● Your instructions
Among the records that follow, find the line with "cyan slope A2:D3 level 1 top 2" and the line with "red brick D6:D7". Set down those lines and all lines between them exactly, without adding anything.

##### Available data #####

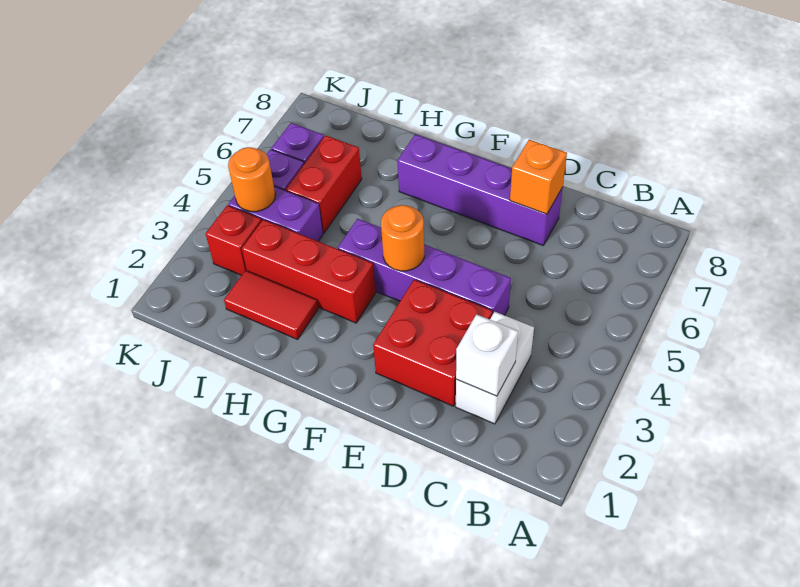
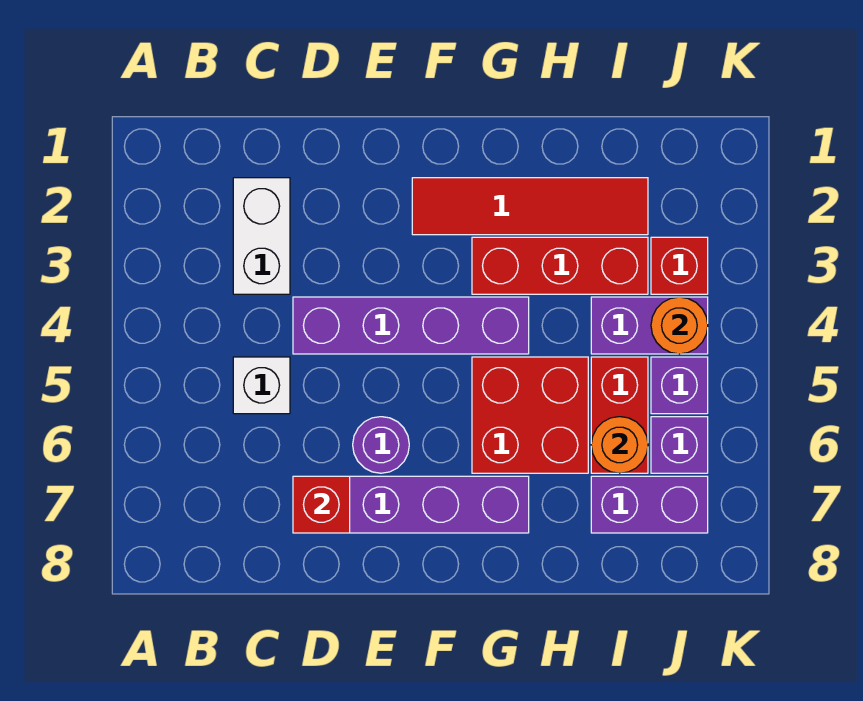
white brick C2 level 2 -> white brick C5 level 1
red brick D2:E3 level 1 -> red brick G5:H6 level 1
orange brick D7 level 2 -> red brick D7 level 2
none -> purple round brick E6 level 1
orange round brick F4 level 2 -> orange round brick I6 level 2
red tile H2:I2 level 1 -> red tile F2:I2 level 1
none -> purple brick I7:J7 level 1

#####
##### Available data #####

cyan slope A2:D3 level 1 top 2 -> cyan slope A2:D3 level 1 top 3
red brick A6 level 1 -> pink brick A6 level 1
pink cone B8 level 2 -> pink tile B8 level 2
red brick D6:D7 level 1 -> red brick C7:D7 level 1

#####
##### Available data #####

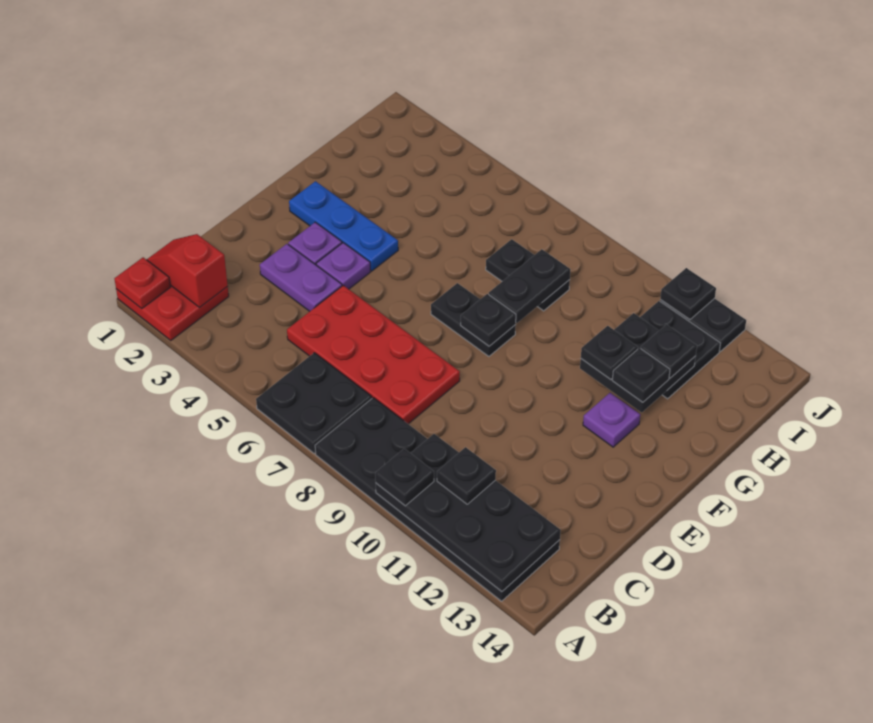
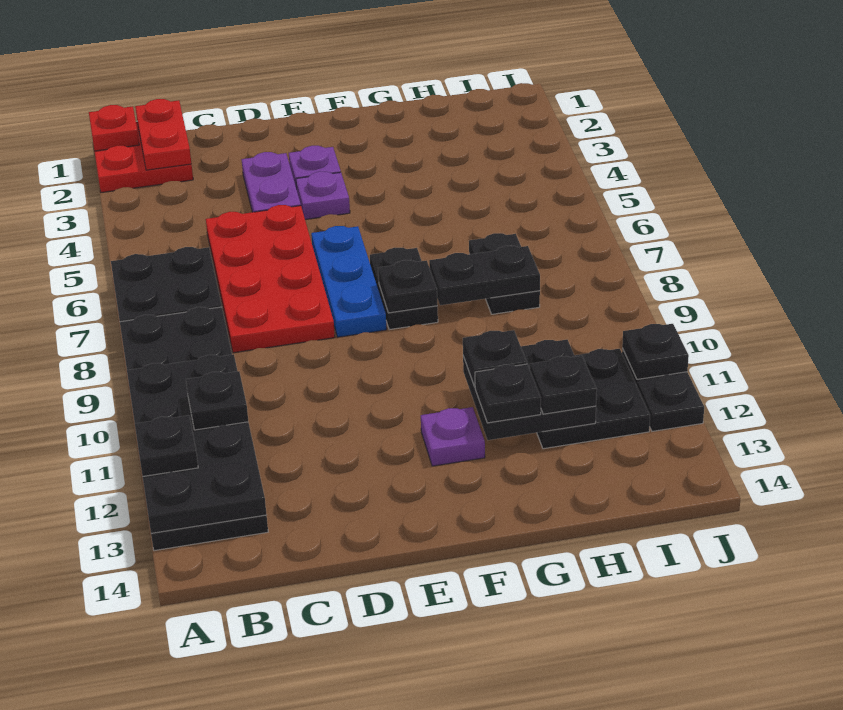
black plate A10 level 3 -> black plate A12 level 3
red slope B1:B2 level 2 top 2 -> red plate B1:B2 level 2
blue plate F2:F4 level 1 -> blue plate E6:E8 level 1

#####

● Exercise output
cyan slope A2:D3 level 1 top 2 -> cyan slope A2:D3 level 1 top 3
red brick A6 level 1 -> pink brick A6 level 1
pink cone B8 level 2 -> pink tile B8 level 2
red brick D6:D7 level 1 -> red brick C7:D7 level 1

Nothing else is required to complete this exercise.